Your reply should contain the whole listing below, repeated exactly, and no images.

Source data ▸
***

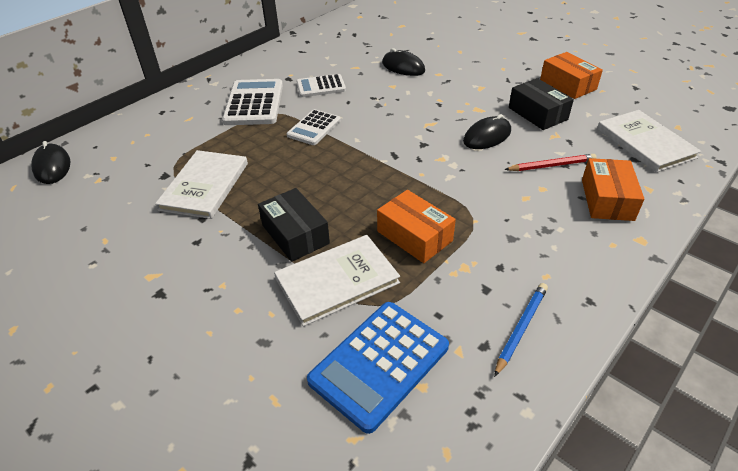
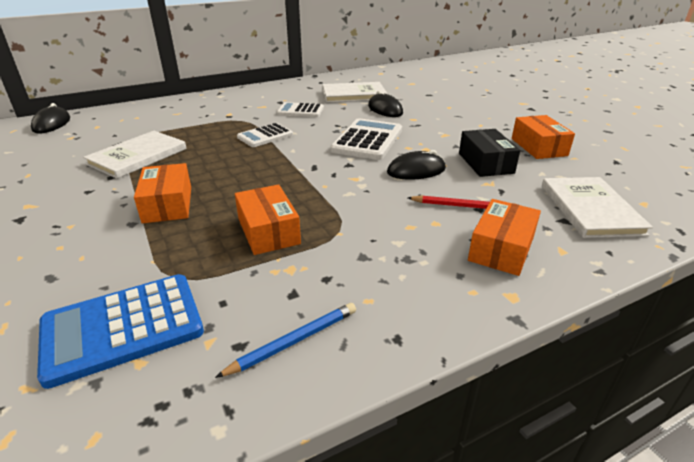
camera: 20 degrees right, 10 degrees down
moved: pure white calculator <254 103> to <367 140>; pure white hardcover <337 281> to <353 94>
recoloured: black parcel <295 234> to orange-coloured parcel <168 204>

***

Solution for this problem ▸
camera: 20 degrees right, 10 degrees down
moved: pure white calculator <254 103> to <367 140>; pure white hardcover <337 281> to <353 94>
recoloured: black parcel <295 234> to orange-coloured parcel <168 204>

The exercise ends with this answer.